---------- Extracted data ----------

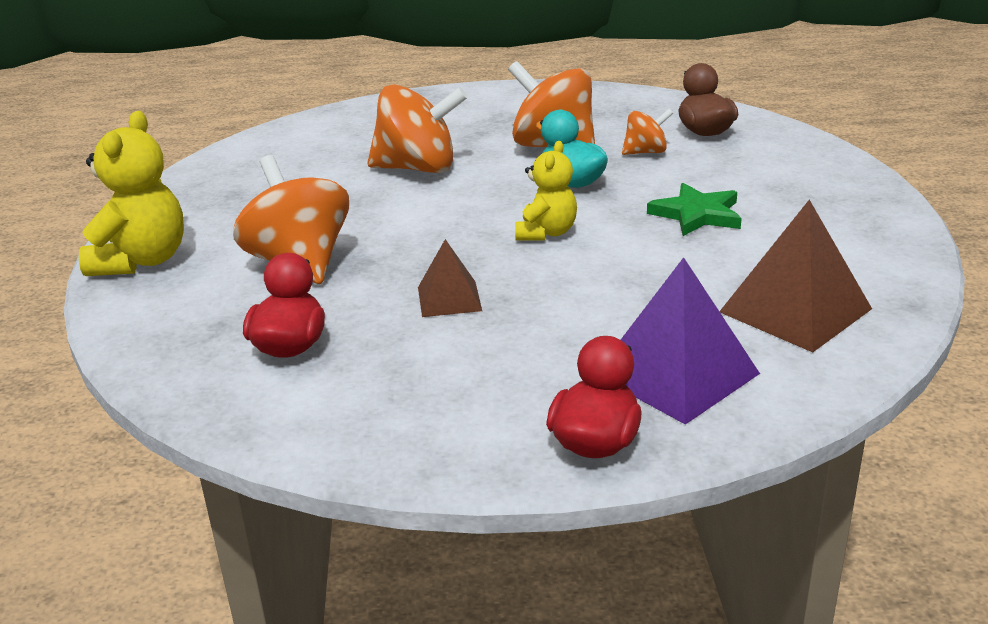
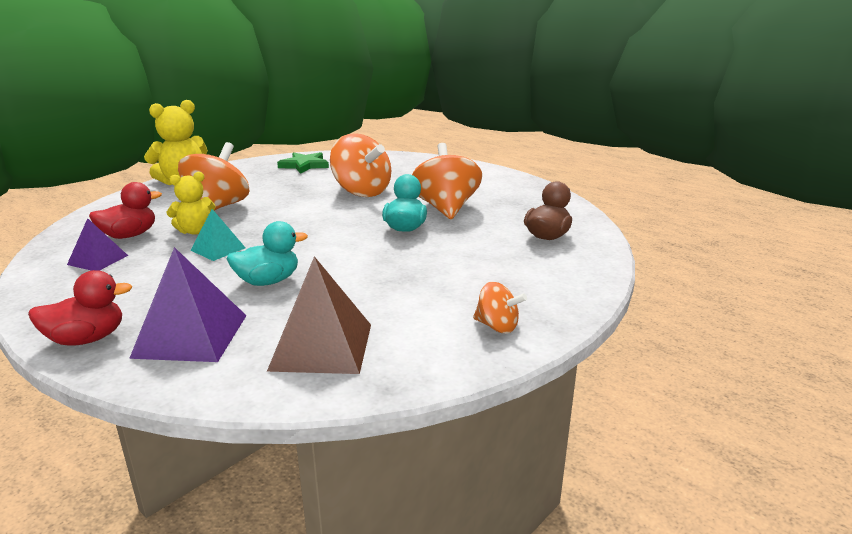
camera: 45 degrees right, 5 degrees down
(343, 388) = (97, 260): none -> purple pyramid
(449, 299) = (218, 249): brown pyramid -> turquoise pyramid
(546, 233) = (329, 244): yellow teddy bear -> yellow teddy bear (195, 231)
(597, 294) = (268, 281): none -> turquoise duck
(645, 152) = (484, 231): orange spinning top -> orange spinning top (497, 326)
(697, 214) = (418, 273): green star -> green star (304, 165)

----------
---------- Extracted data ----------

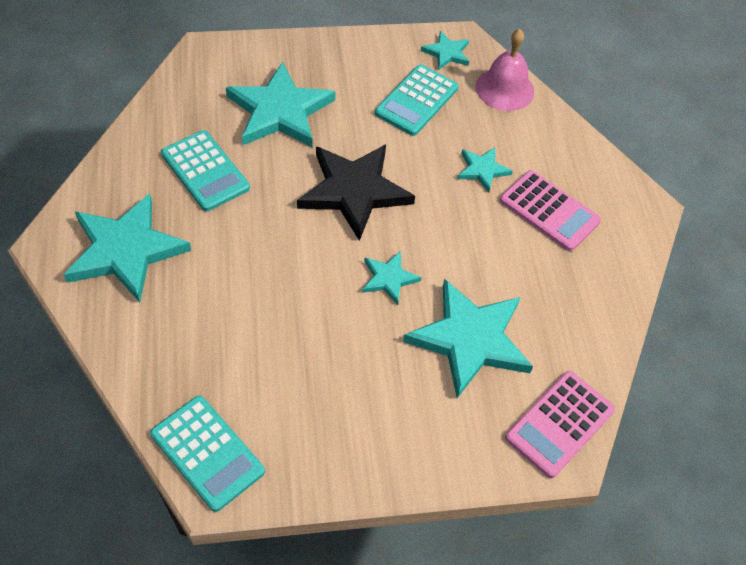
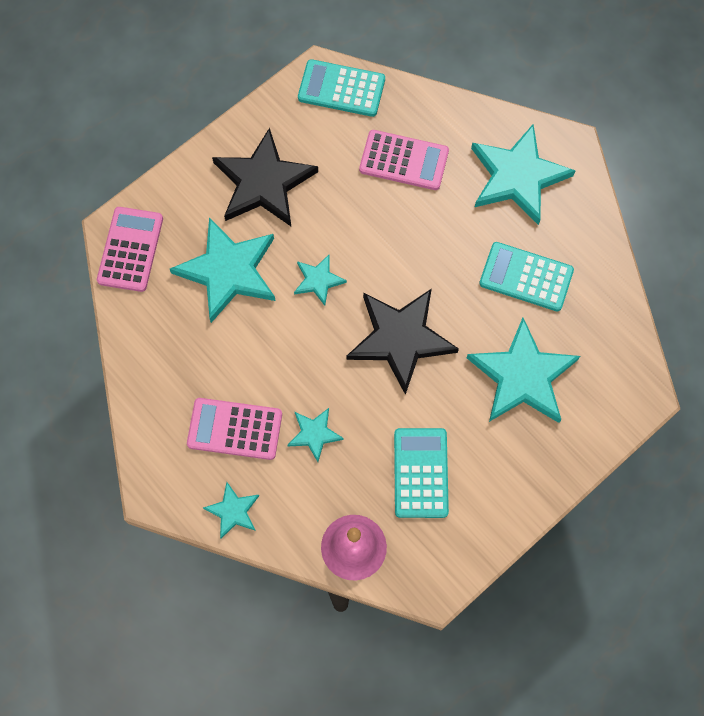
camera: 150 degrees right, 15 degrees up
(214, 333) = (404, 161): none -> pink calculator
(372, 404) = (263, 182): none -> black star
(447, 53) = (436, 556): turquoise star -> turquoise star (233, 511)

----------
---------- Extracted data ----------

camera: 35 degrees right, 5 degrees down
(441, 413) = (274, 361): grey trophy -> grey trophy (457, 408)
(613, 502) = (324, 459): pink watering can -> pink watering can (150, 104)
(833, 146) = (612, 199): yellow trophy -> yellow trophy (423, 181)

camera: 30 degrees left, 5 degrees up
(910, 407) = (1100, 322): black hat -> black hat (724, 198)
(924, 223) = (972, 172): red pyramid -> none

----------

# What you are asked to do
Above this task is a listing. Restate, word for word and with nothing added, the lines from the one with "(645, 152) = (484, 231): orange" through the one with "(697, 214) = (418, 273): green".

# Result of this exercise
(645, 152) = (484, 231): orange spinning top -> orange spinning top (497, 326)
(697, 214) = (418, 273): green star -> green star (304, 165)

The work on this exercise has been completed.